§ Try it
Which of the lines below holds the string "moved"? Copy every line that does.

§ Data to use
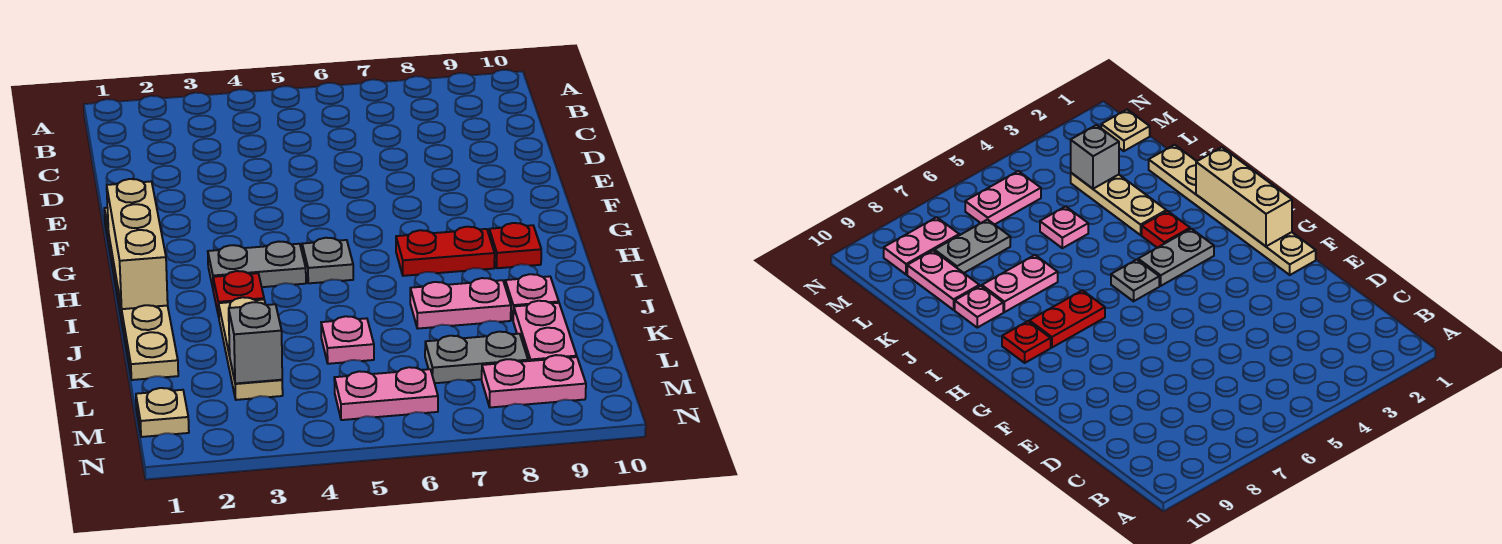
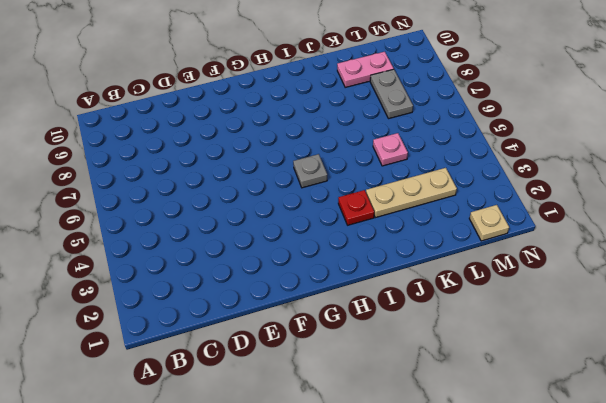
none -> tan 1x6 plate [104,208,178,380]
none -> grey 1x2 plate [208,242,306,287]
none -> red 1x2 plate [396,227,495,276]

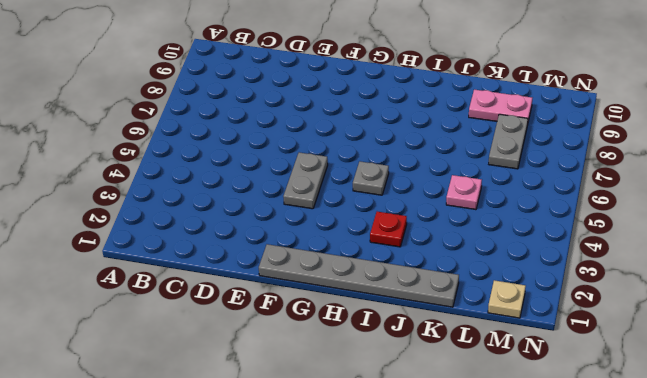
grey 1x6 plate [259,244,459,307] -> tan 1x6 plate [104,208,178,380]
grey 1x2 plate [283,152,328,209] -> grey 1x2 plate moved to [208,242,306,287]
none -> red 1x2 plate [396,227,495,276]
none -> red 1x1 plate [489,223,541,268]
none -> tan 1x3 plate [219,297,283,400]

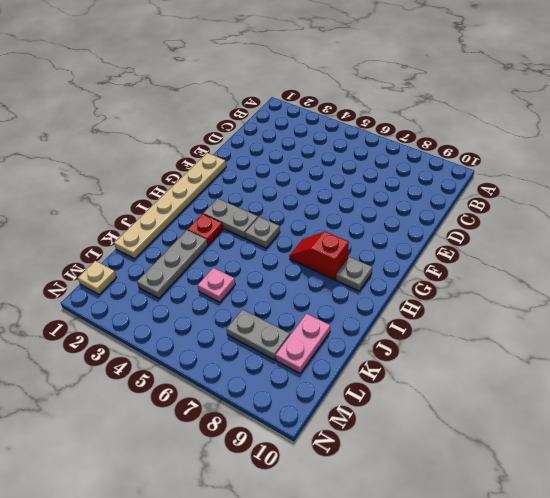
red 1x2 slope [289,231,349,280] -> red 1x2 plate [396,227,495,276]
grey 1x1 plate [336,257,372,291] -> red 1x1 plate [489,223,541,268]
grey 1x3 plate [137,230,208,298] -> tan 1x3 plate [219,297,283,400]
none -> pink 1x2 plate [410,278,511,329]
none -> pink 1x1 plate [505,274,559,319]
none -> pink 1x2 plate [334,367,438,420]

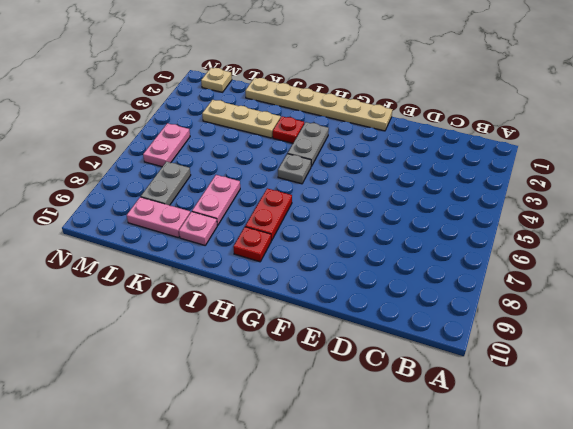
none -> pink 1x1 plate [321,316,374,364]
none -> pink 1x2 plate [482,355,586,407]
none -> tan 1x3 brick [107,179,168,309]

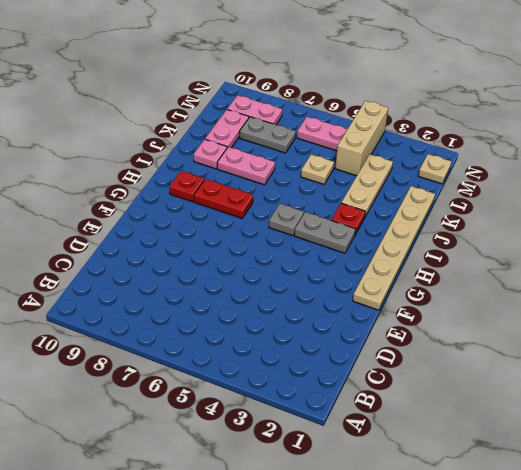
tan 1x1 plate [301,154,334,184] -> pink 1x1 plate [321,316,374,364]
tan 1x3 brick [335,101,388,176] -> tan 1x3 brick moved to [107,179,168,309]
none -> grey 1x1 brick [229,302,282,384]

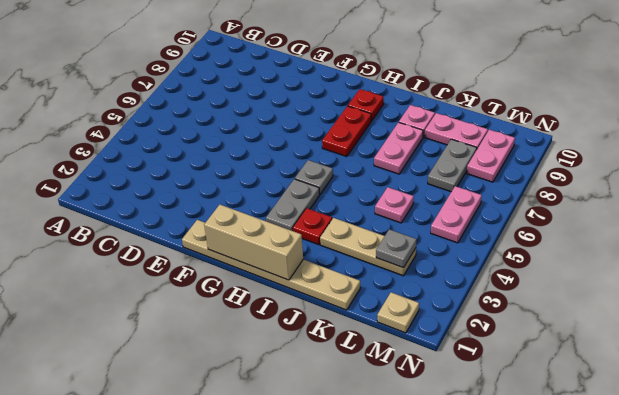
grey 1x1 plate [376,229,416,268] -> grey 1x1 brick [229,302,282,384]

§ Answer space
grey 1x2 plate [283,152,328,209] -> grey 1x2 plate moved to [208,242,306,287]
tan 1x3 brick [335,101,388,176] -> tan 1x3 brick moved to [107,179,168,309]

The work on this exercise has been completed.